Exercise brief:
Set every entry below down once more, exactly as it stands, without images.

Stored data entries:
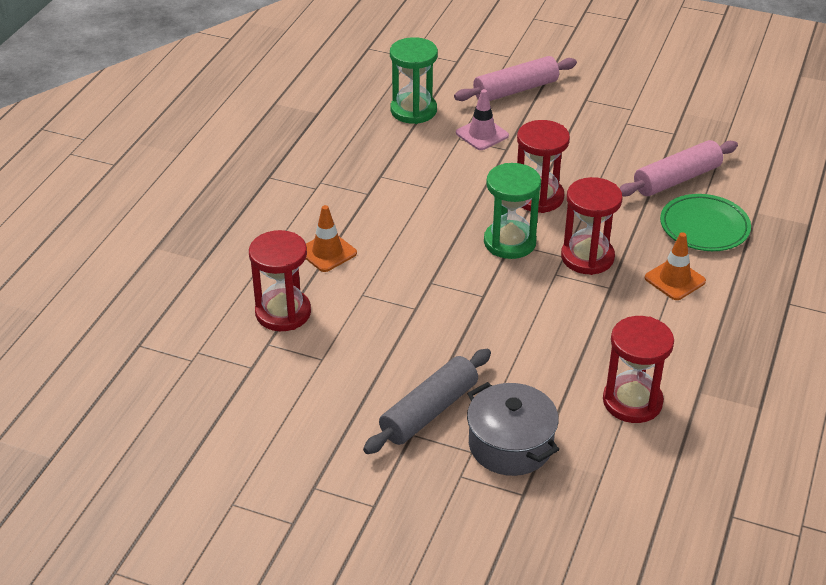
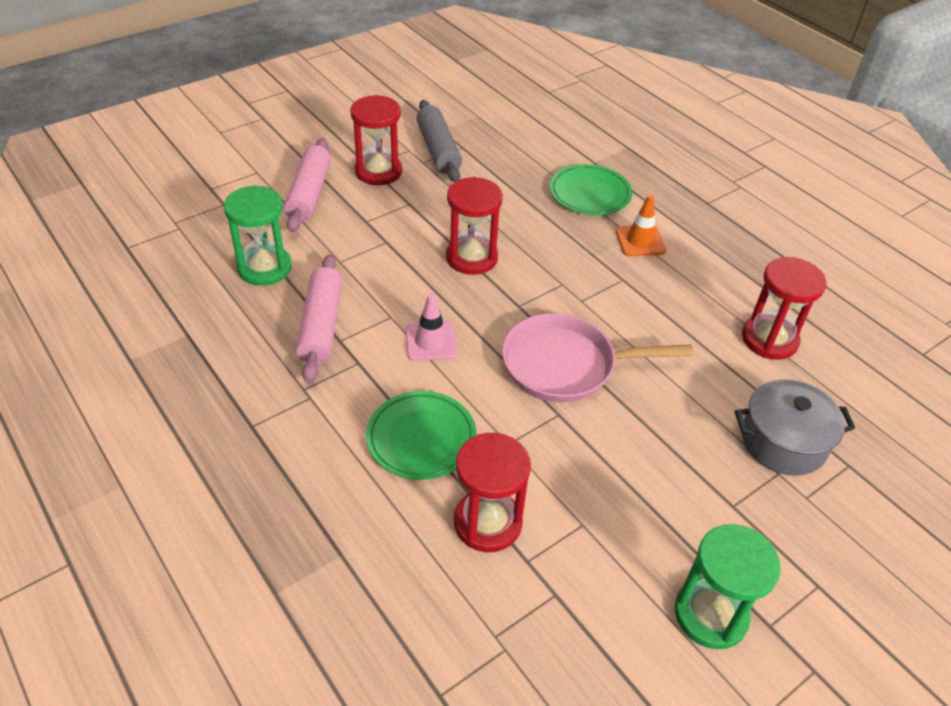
camera: 60 degrees left, 5 degrees up
(327, 252) = (421, 438): orange traffic cone -> green plate
(429, 411) = (709, 476): grey rolling pin -> grey rolling pin (438, 150)
(470, 293) = (565, 365): none -> pink pan
(482, 134) = (349, 244): pink traffic cone -> pink traffic cone (431, 341)
(509, 242) = (517, 305): green hourglass -> green hourglass (710, 615)
(587, 257) = (575, 272): red hourglass -> red hourglass (378, 171)
(676, 179) = (519, 176): pink rolling pin -> pink rolling pin (321, 326)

Reply to the task:
camera: 60 degrees left, 5 degrees up
(327, 252) = (421, 438): orange traffic cone -> green plate
(429, 411) = (709, 476): grey rolling pin -> grey rolling pin (438, 150)
(470, 293) = (565, 365): none -> pink pan
(482, 134) = (349, 244): pink traffic cone -> pink traffic cone (431, 341)
(509, 242) = (517, 305): green hourglass -> green hourglass (710, 615)
(587, 257) = (575, 272): red hourglass -> red hourglass (378, 171)
(676, 179) = (519, 176): pink rolling pin -> pink rolling pin (321, 326)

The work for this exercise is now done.